Within the material, how many of the lines include the word "brown"? State only that number.

=== The data ===

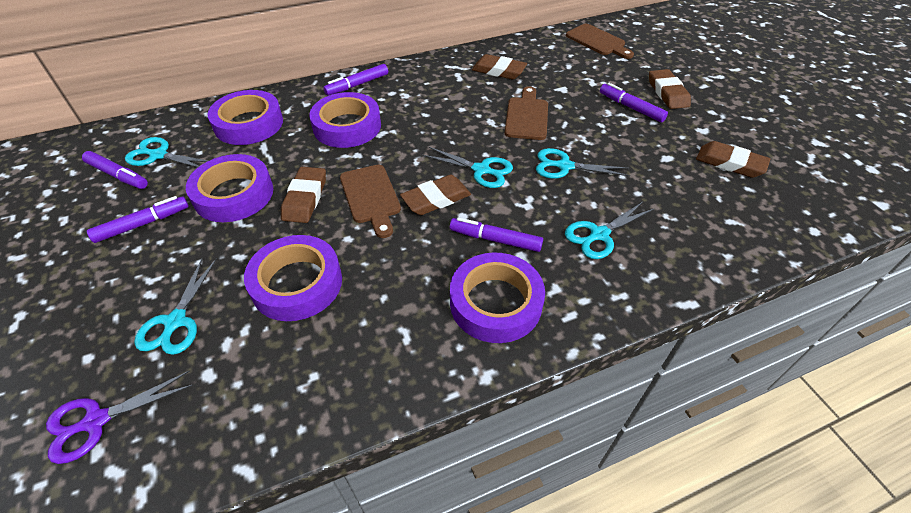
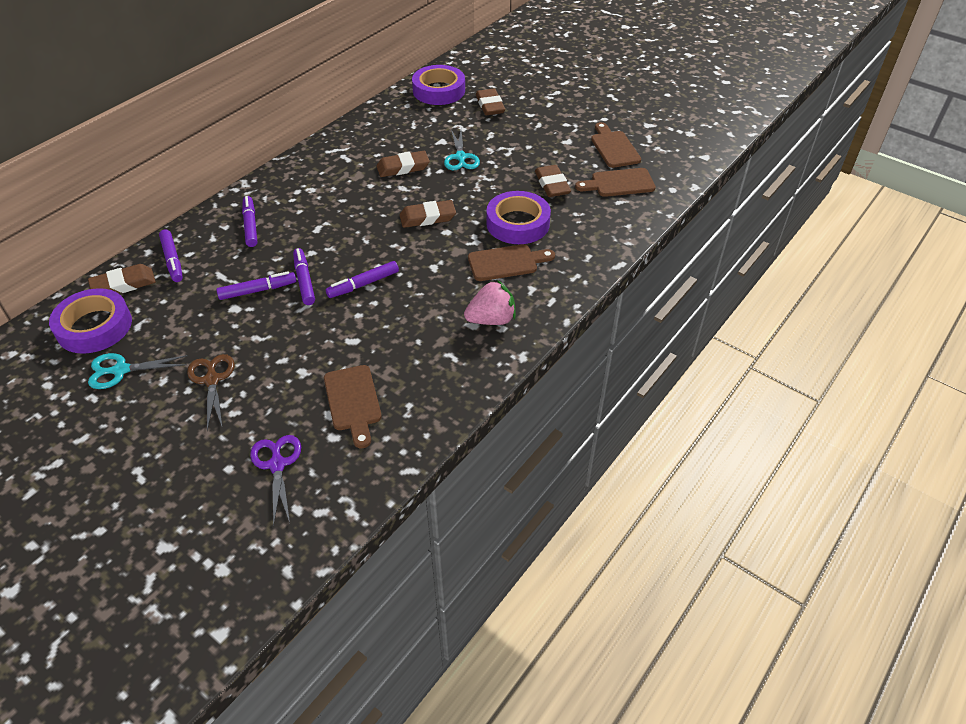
brown cutting board: 3 -> 4
brown scissors: 0 -> 1
pink strawberry: 0 -> 1
purple tape: 5 -> 3
turquoise scissors: 5 -> 2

===

_Answer to the problem_.
2